Written task: Show each line of the data below in which "gray" occurs.

Colored shape movement records:
▬▬▬▬▬▬▬▬▬▬

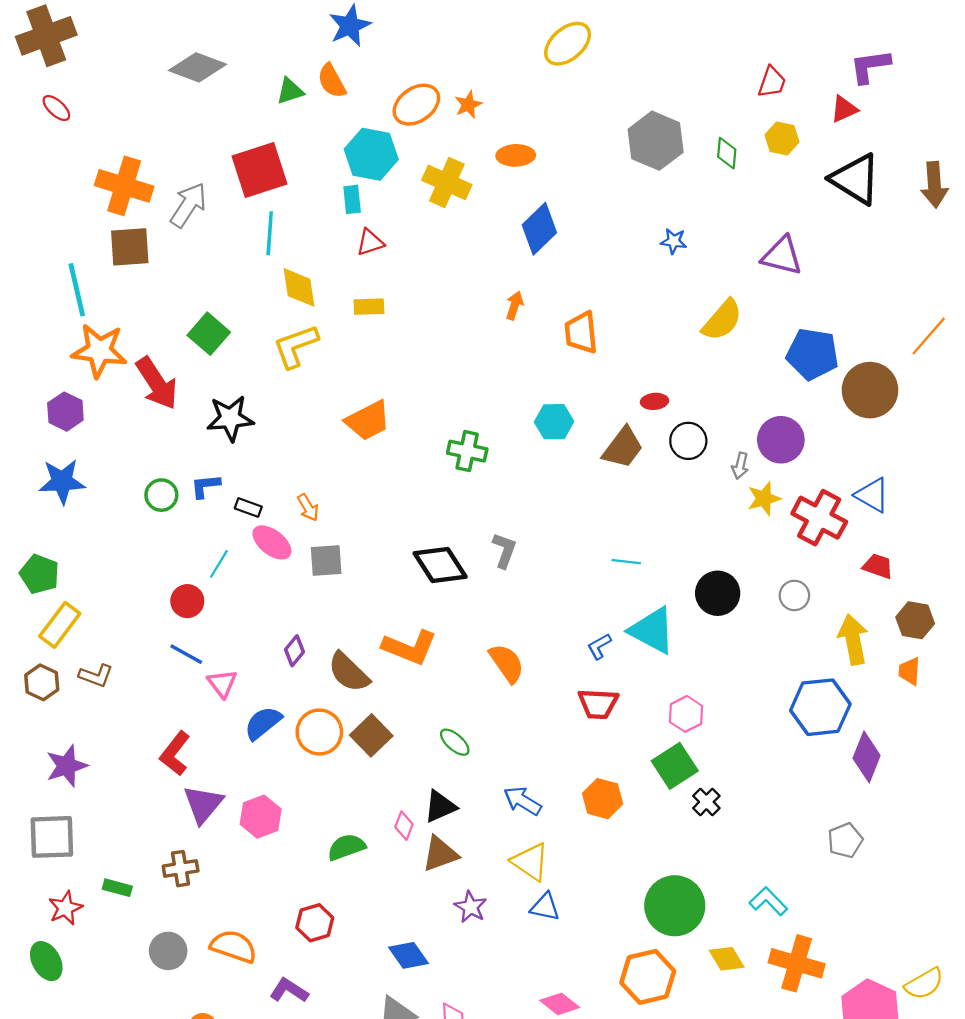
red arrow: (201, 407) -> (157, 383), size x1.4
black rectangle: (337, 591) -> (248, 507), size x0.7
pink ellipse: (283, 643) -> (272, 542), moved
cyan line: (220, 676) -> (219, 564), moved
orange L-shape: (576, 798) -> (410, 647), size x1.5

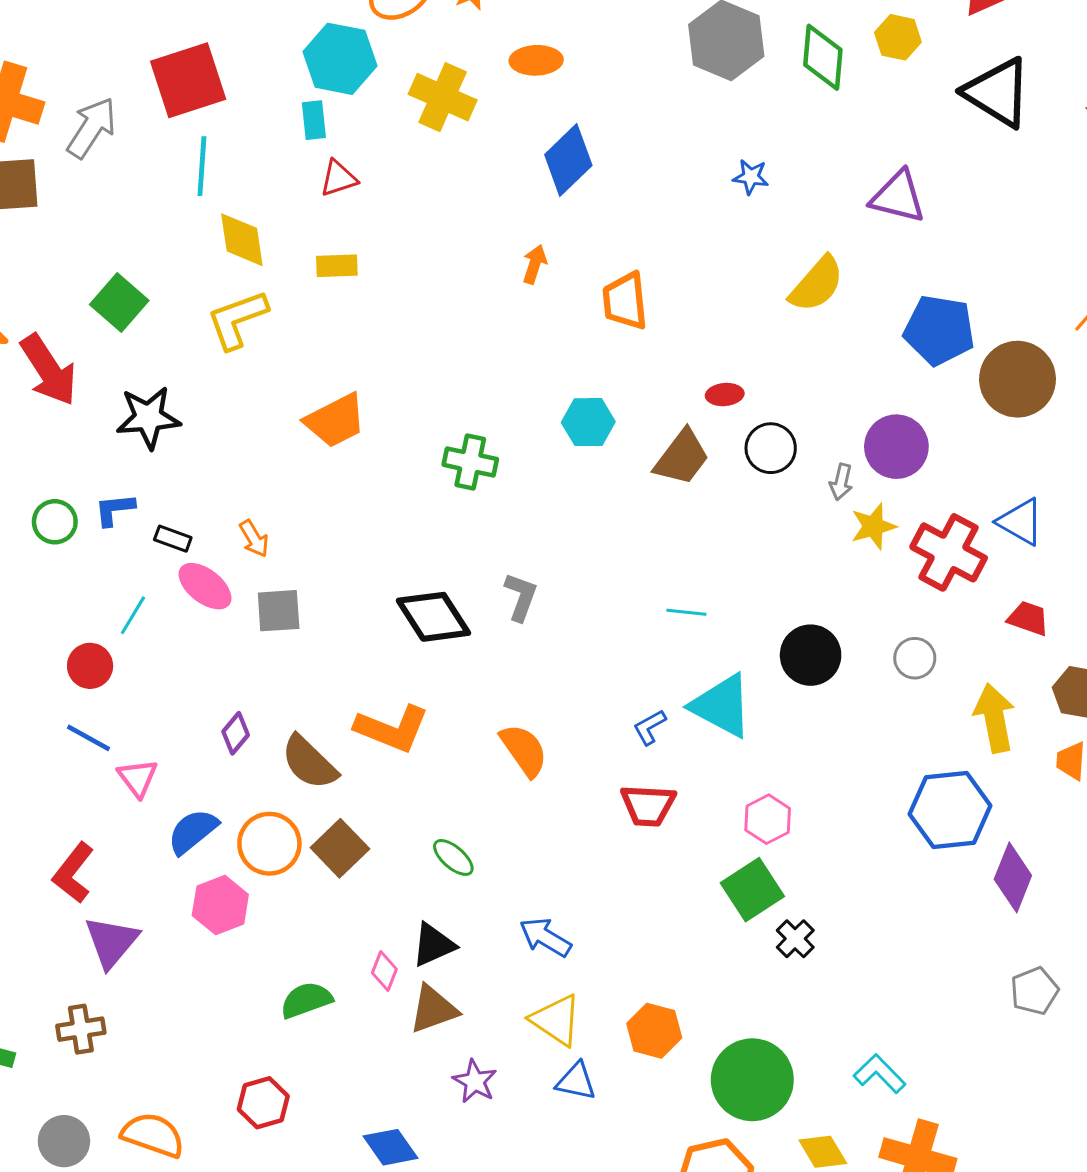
green diamond: (727, 153) -> (823, 57), size x1.5
orange hexagon: (603, 799) -> (654, 1031), moved
pink hexagon: (261, 817) -> (220, 905), moved
gray pentagon: (845, 840) -> (1034, 991), moved

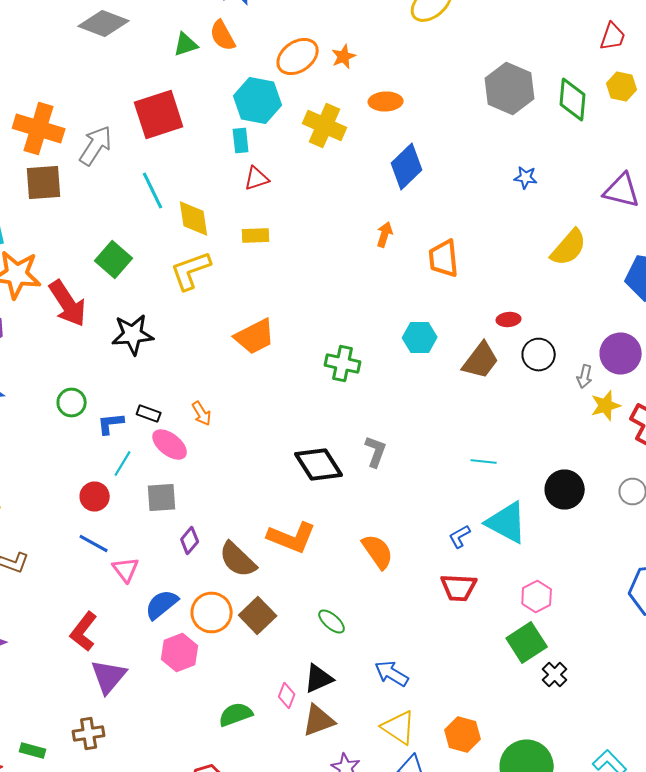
cyan line: (202, 166) -> (153, 190), moved, turned -30
blue L-shape: (115, 509) -> (111, 424), moved
gray square: (279, 611) -> (162, 498), moved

▬▬▬▬▬▬▬▬▬▬

Problem solution:
gray pentagon: (845, 840) -> (1034, 991), moved
gray square: (279, 611) -> (162, 498), moved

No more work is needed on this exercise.